Try it: From the line containing "RELAY2 pin IN1: D12 -> GND" down to the line containing "STEPPER3 pin IN3: D11 -> TX", copy out the entries below exactly, both lines included, and nothing else; pictures do not belong in the copy.

[Stored entries]
=====

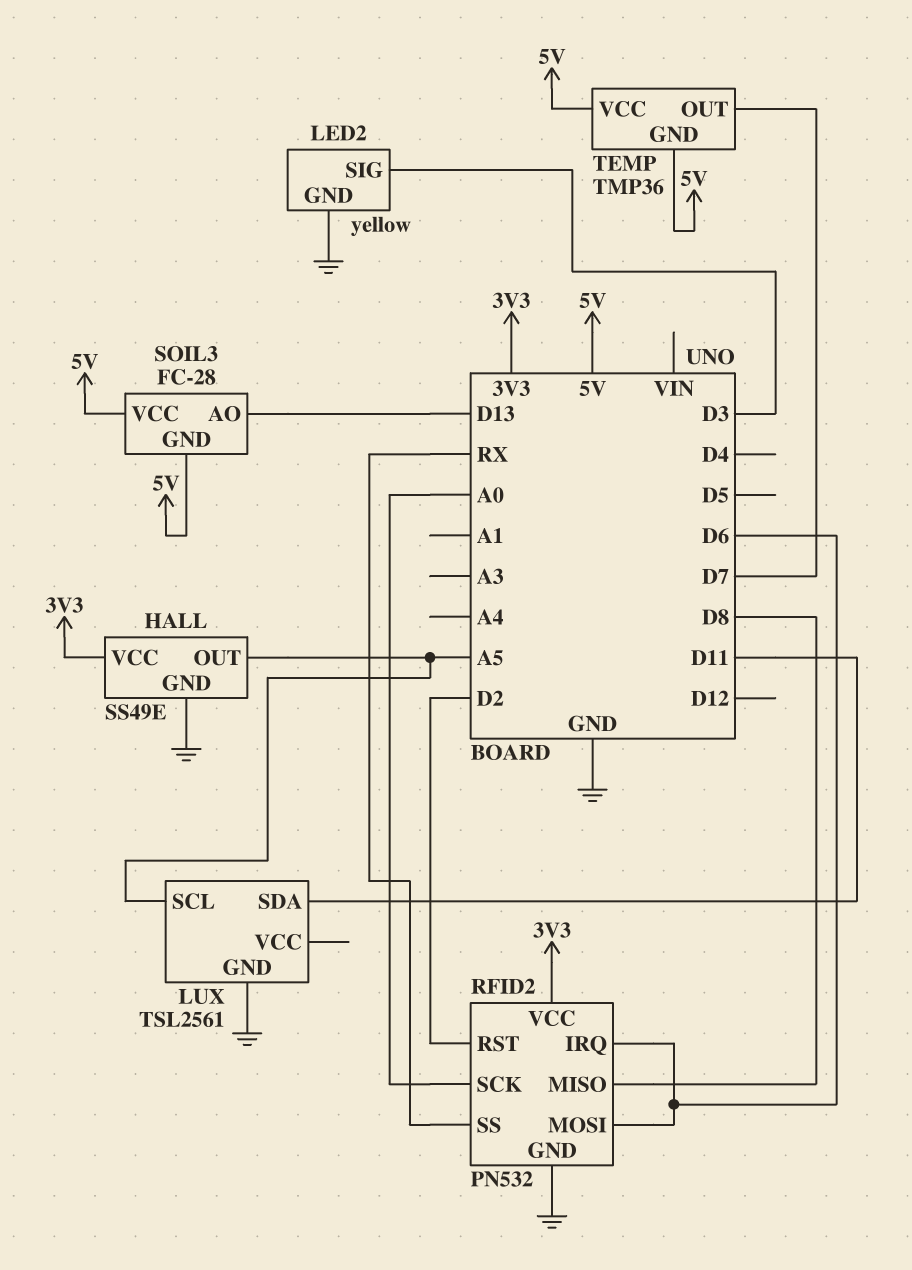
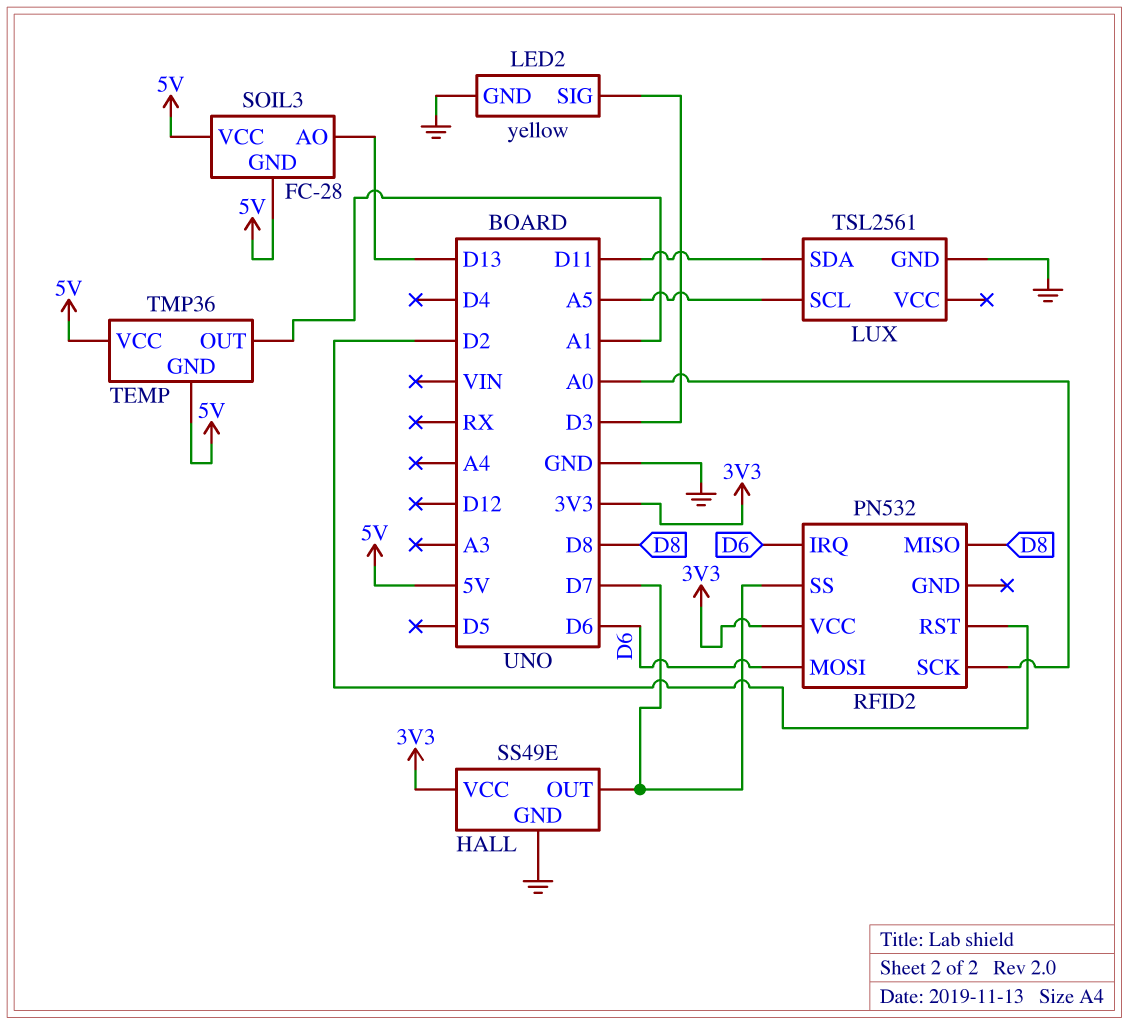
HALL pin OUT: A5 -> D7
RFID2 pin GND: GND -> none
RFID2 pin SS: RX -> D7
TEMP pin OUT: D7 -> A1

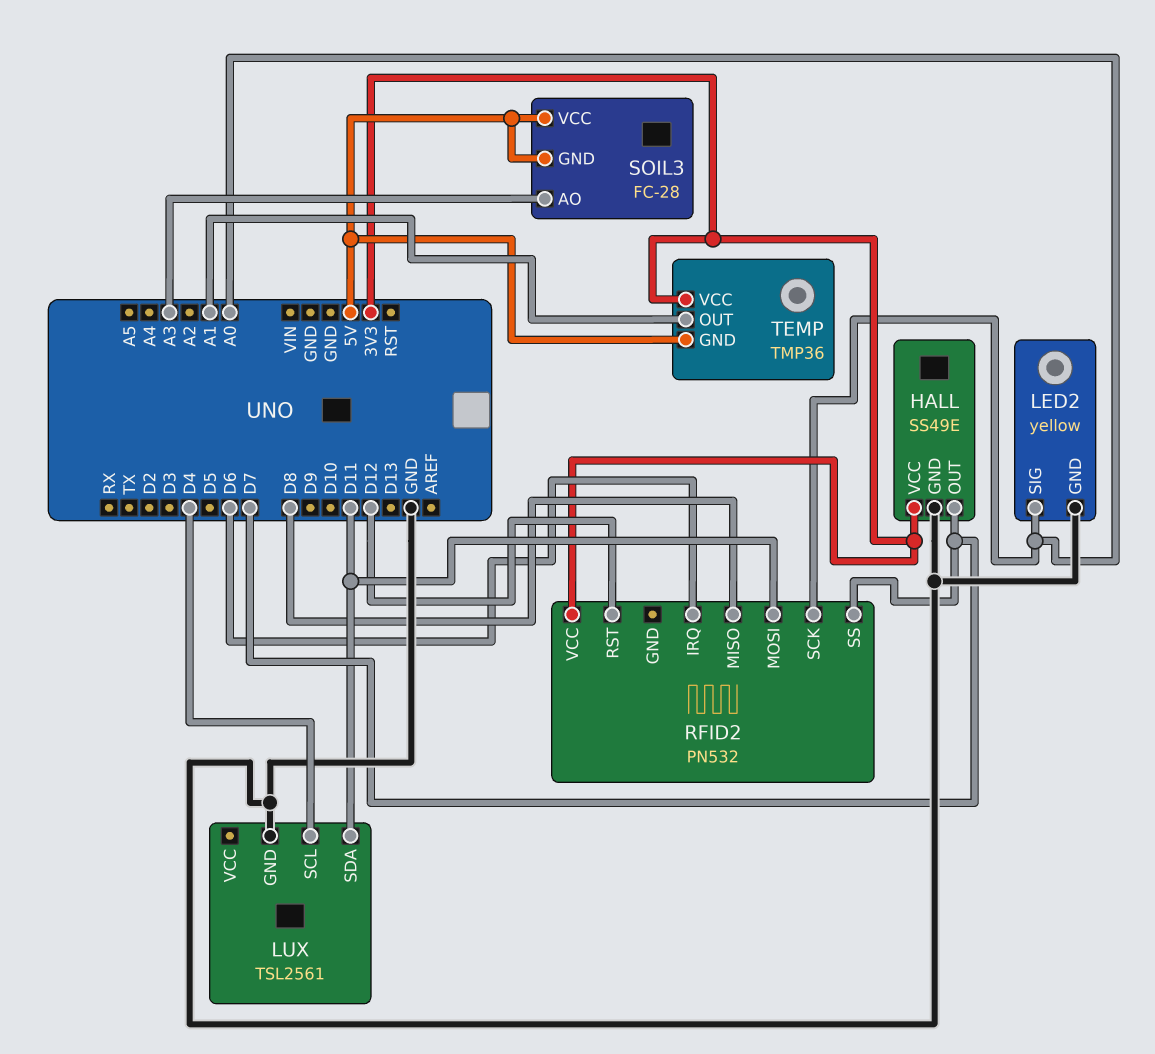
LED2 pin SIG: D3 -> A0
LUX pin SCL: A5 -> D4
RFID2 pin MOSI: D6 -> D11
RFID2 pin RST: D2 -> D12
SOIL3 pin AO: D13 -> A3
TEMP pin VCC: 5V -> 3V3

=====

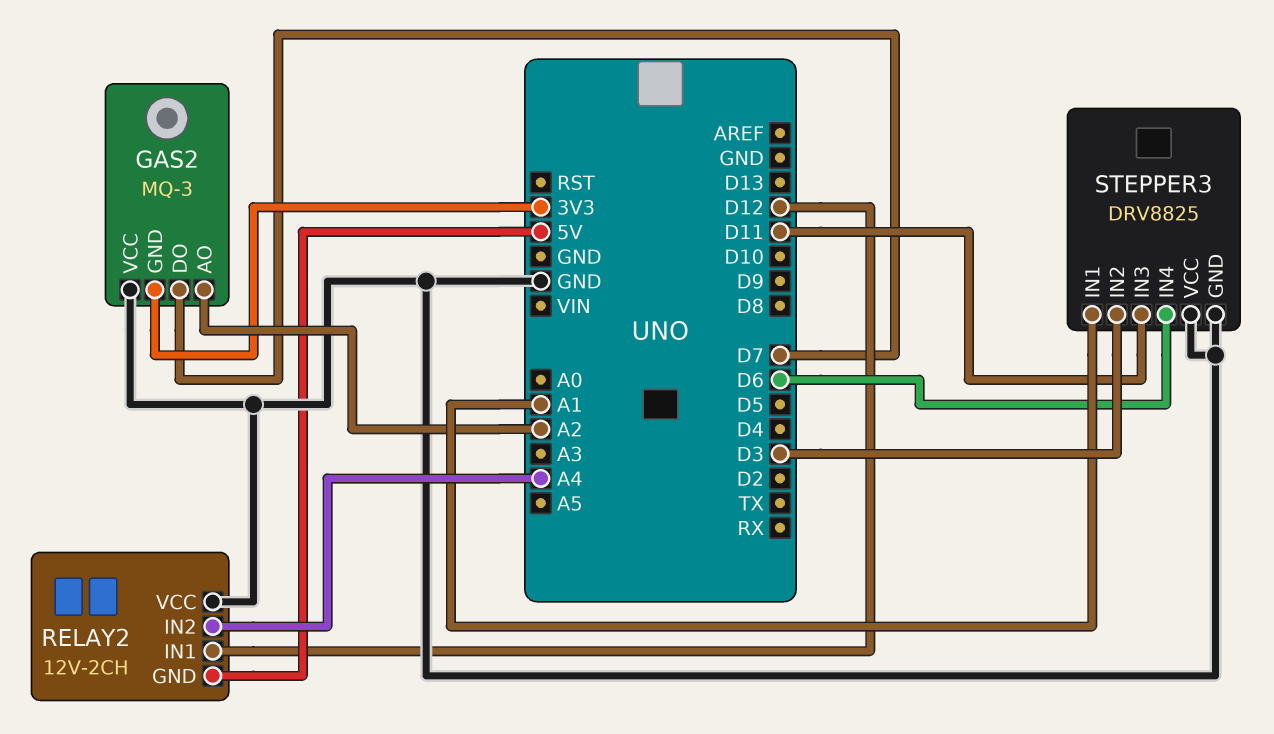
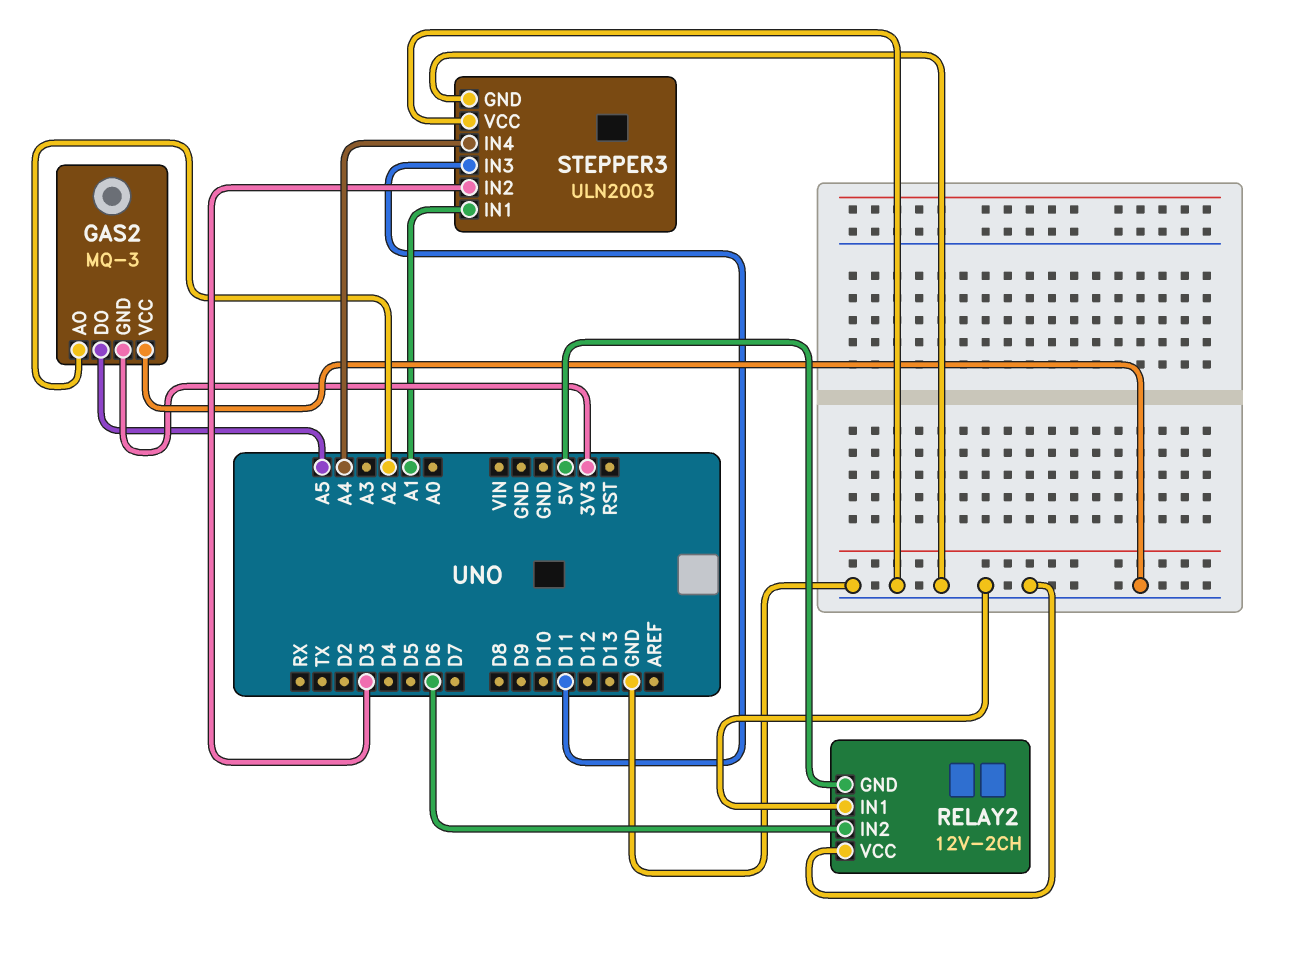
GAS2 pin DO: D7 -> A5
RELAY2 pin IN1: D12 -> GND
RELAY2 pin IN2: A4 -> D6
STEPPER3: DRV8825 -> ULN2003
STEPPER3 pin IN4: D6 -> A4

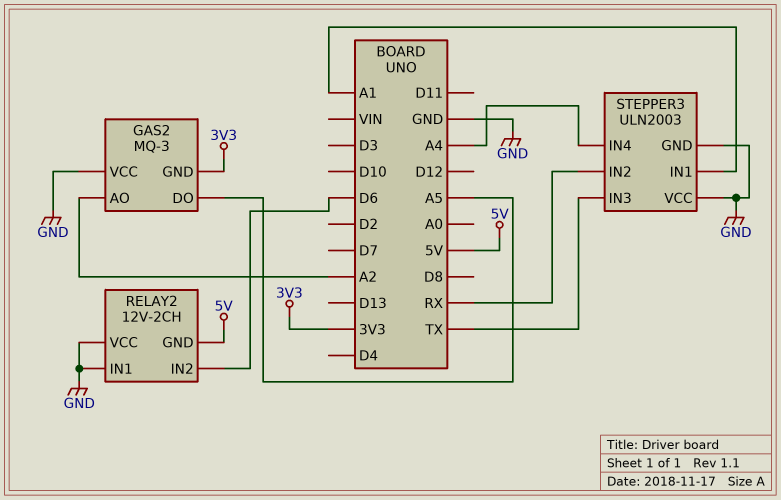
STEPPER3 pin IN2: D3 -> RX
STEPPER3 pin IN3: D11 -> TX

=====

Exercise result:
RELAY2 pin IN1: D12 -> GND
RELAY2 pin IN2: A4 -> D6
STEPPER3: DRV8825 -> ULN2003
STEPPER3 pin IN4: D6 -> A4

STEPPER3 pin IN2: D3 -> RX
STEPPER3 pin IN3: D11 -> TX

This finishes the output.